[Start of Attachment]

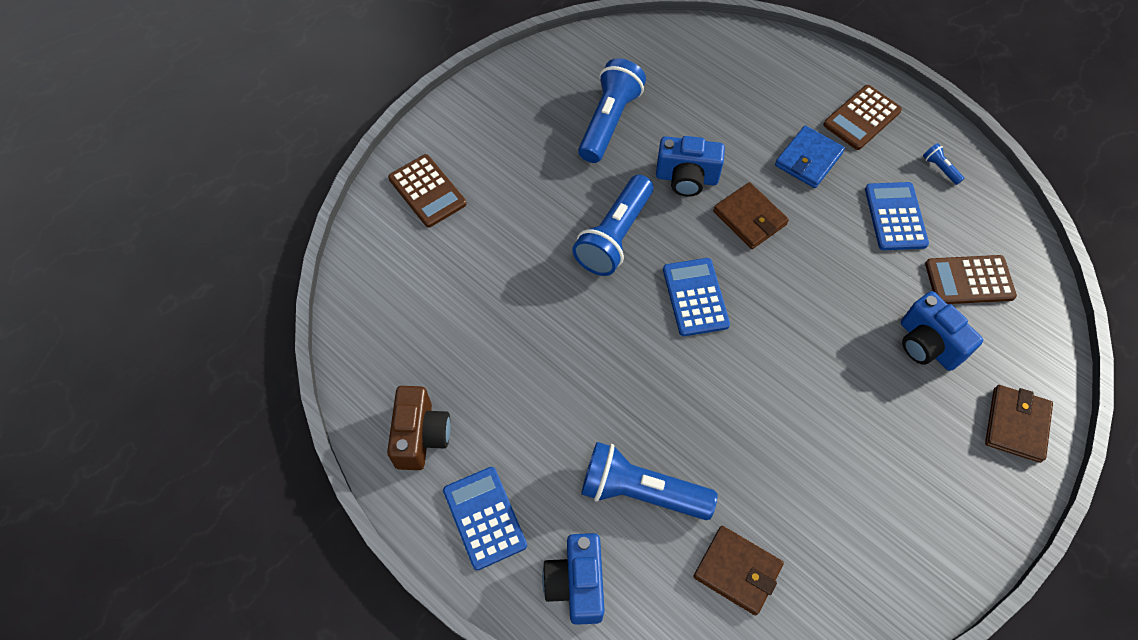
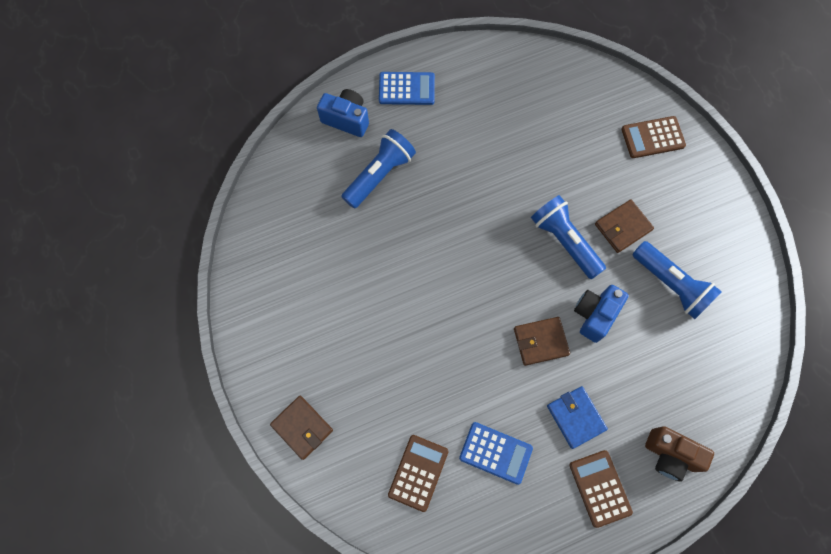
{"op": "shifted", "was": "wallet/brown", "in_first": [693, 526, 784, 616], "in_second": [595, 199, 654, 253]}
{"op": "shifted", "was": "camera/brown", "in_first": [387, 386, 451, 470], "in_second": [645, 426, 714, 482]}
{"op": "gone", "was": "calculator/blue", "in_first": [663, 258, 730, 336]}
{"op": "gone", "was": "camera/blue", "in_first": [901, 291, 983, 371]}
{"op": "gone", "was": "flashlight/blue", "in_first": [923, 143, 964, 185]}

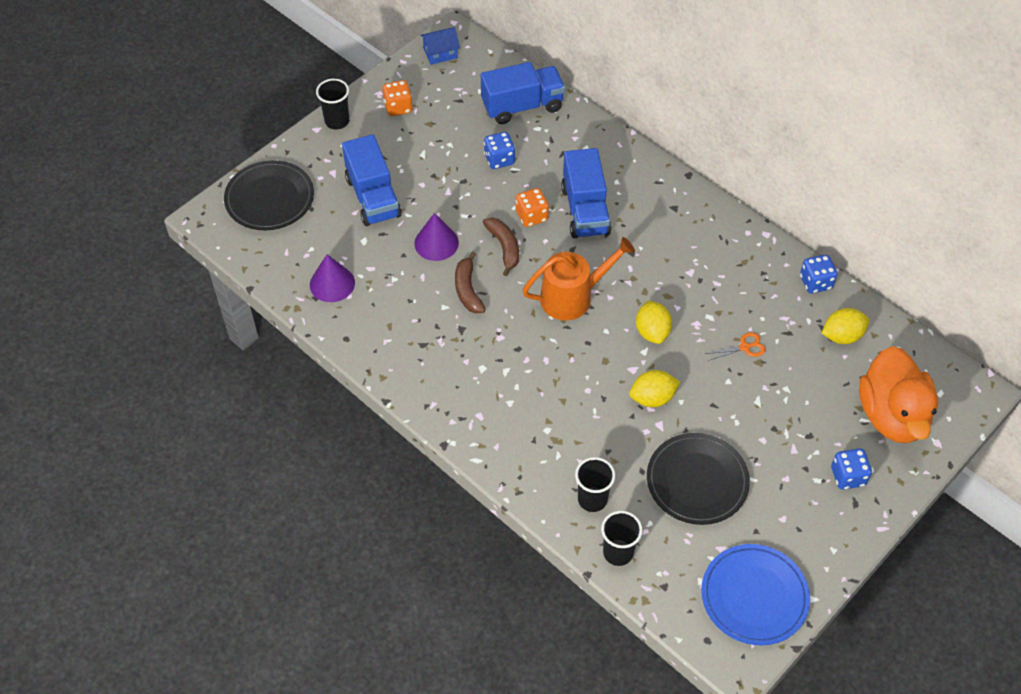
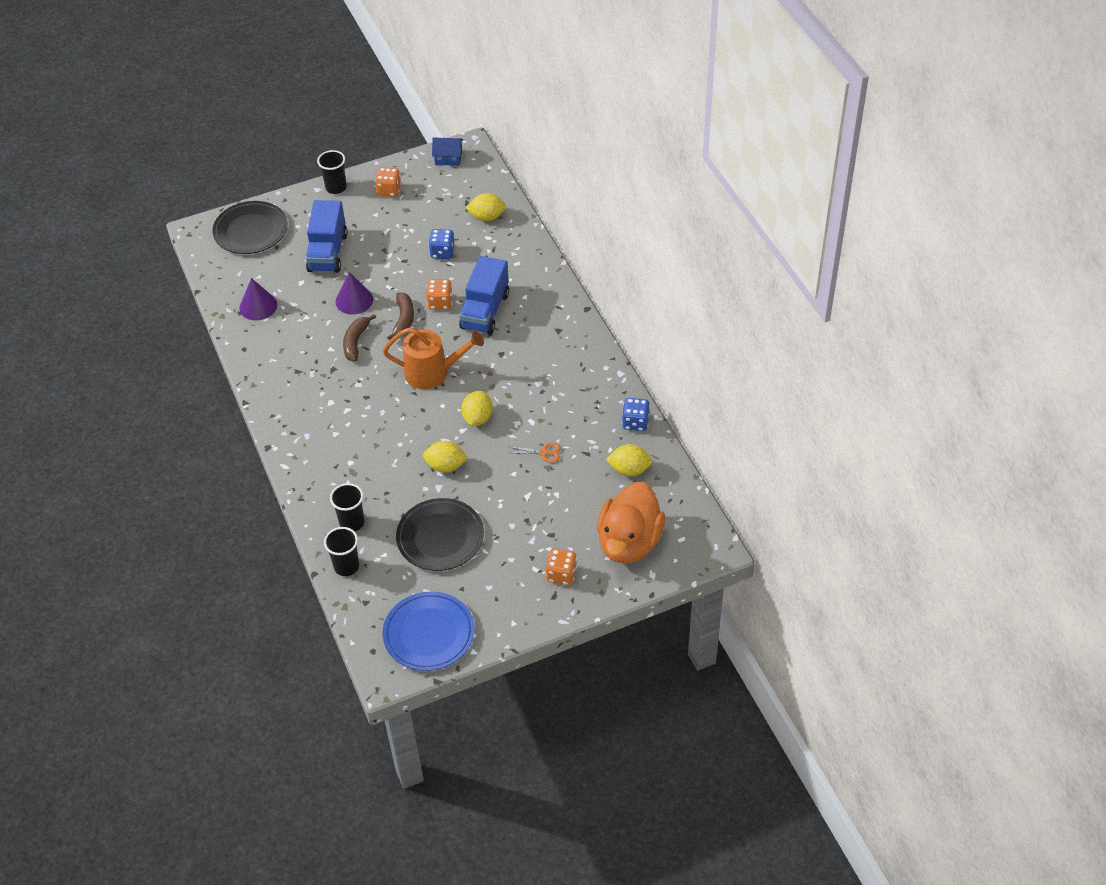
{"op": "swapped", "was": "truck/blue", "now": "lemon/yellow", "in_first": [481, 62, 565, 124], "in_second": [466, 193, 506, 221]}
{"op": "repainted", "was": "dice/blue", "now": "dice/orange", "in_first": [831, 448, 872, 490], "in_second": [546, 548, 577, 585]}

[End of Attachment]
[Start of Attachment]

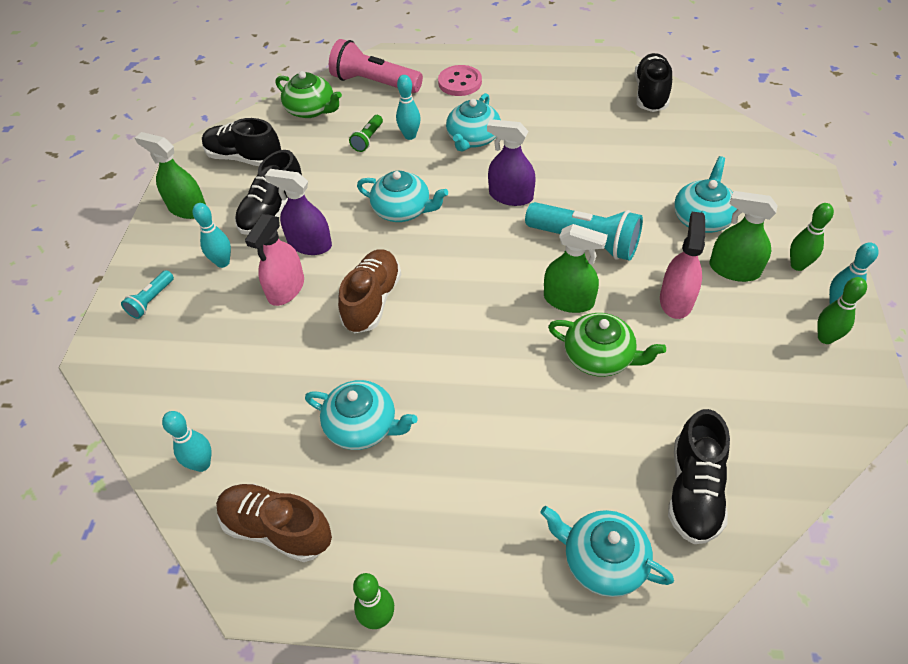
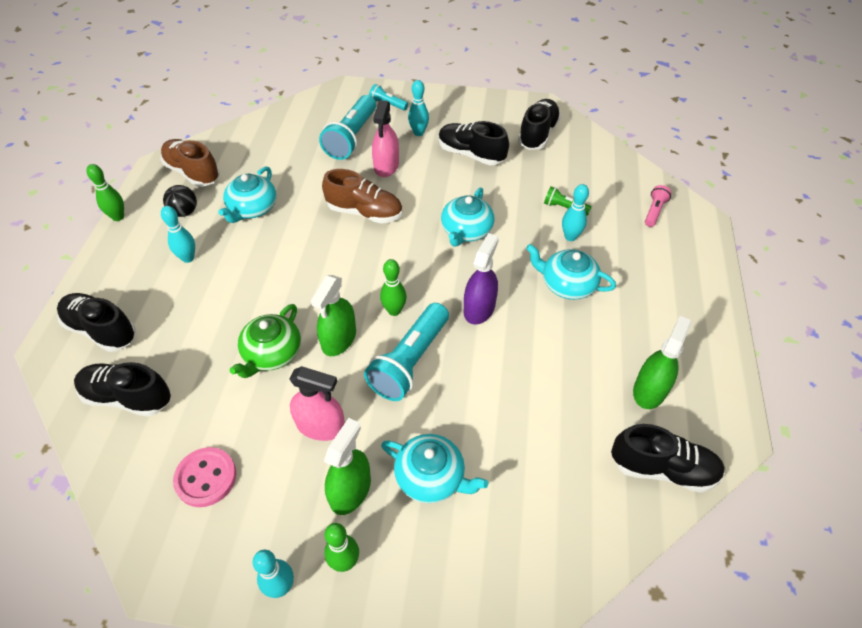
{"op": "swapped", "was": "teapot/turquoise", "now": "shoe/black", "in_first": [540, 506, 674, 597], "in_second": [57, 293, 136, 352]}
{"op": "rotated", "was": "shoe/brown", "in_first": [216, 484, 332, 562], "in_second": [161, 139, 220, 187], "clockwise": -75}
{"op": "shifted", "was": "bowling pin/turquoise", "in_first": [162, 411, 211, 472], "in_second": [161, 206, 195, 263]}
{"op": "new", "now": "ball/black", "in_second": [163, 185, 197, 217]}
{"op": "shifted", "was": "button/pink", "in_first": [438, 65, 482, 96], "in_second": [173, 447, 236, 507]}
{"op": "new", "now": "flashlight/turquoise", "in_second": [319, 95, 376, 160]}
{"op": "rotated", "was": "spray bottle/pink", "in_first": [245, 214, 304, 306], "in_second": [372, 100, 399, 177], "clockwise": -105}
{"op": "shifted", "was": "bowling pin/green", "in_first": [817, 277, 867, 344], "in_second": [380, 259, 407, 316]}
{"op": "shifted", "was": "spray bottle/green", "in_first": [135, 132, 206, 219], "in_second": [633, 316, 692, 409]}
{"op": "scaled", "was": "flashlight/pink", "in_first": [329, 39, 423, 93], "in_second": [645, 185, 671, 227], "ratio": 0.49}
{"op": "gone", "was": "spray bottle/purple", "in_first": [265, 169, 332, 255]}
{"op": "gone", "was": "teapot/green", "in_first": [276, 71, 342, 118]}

[End of Attachment]

__How to complete this task__: Where a line of the data holds "camera", show that line.

__Exercise response__:
{"op": "shifted", "was": "camera/brown", "in_first": [387, 386, 451, 470], "in_second": [645, 426, 714, 482]}
{"op": "gone", "was": "camera/blue", "in_first": [901, 291, 983, 371]}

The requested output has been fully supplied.